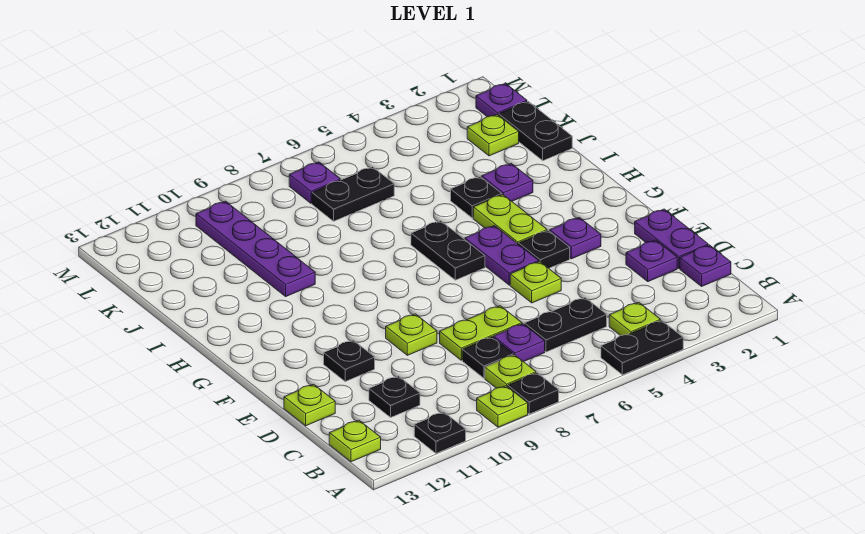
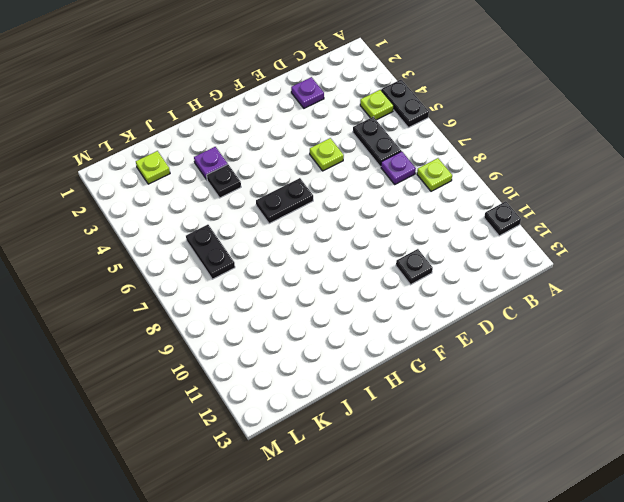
none -> black plate A8 level 1
none -> lime plate A9 level 1
none -> lime plate B13 level 1
none -> purple plate C1 level 1

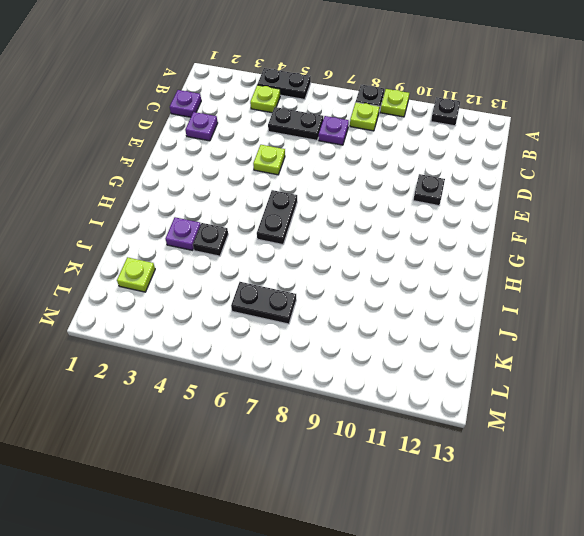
none -> lime plate B13 level 1
none -> black plate C8 level 1
none -> black plate C11 level 1
none -> purple plate D1:E1 level 1

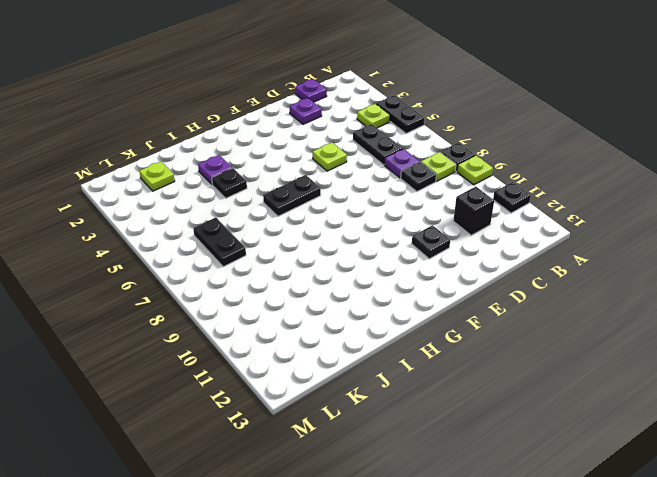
black brick C11 level 1 -> black plate C11 level 1
none -> lime plate B13 level 1
none -> purple plate D1:E1 level 1
none -> lime plate D7:D8 level 1
none -> lime plate D13 level 1

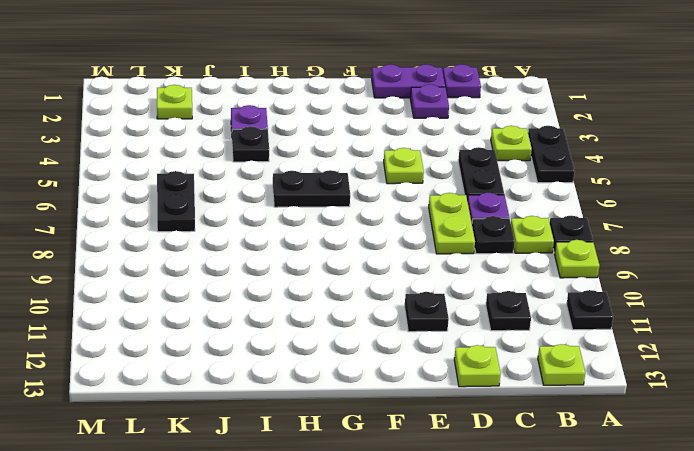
none -> lime plate E9 level 1
none -> purple plate F3 level 1
none -> black plate F4 level 1
none -> purple plate F5:G5 level 1

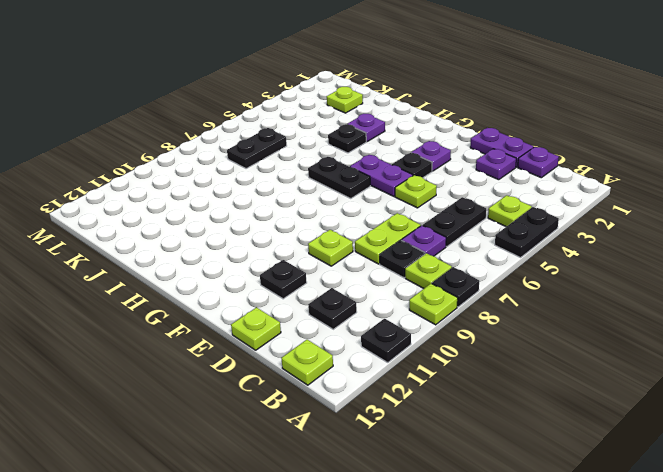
none -> lime plate G4:H4 level 1
none -> purple plate I10:L10 level 1
none -> black plate J1:K1 level 1
none -> purple plate L1 level 1

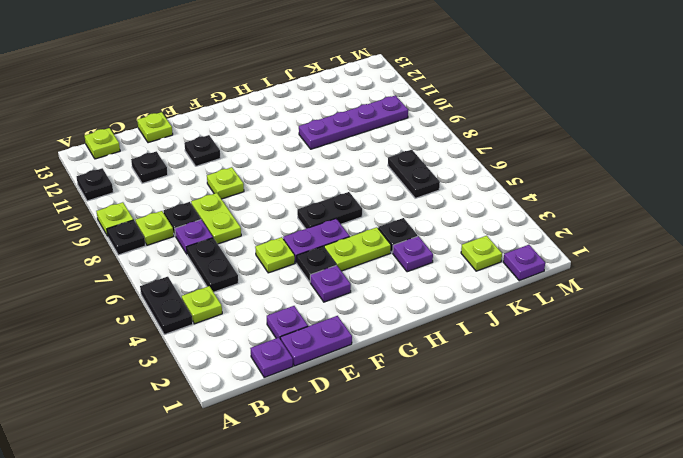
none -> black plate J1:K1 level 1
none -> purple plate L7 level 1

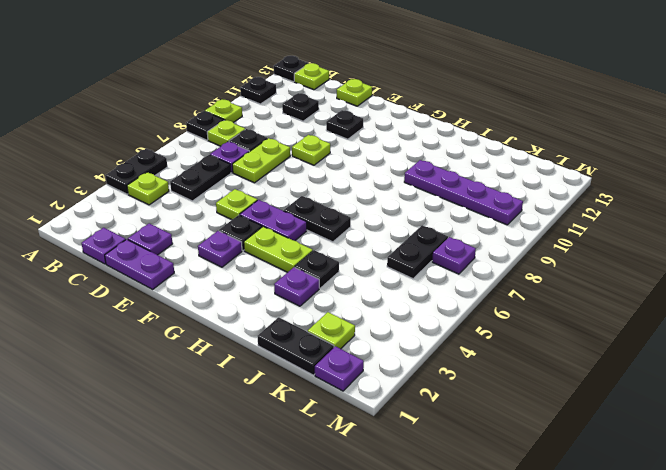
black plate A13 level 1 -> none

Work order: All lines containing "black" in the material above should appear in your reply, copied exactly.

Answer to this task:
none -> black plate A8 level 1
none -> black plate C8 level 1
none -> black plate C11 level 1
black brick C11 level 1 -> black plate C11 level 1
none -> black plate F4 level 1
none -> black plate J1:K1 level 1
none -> black plate J1:K1 level 1
black plate A13 level 1 -> none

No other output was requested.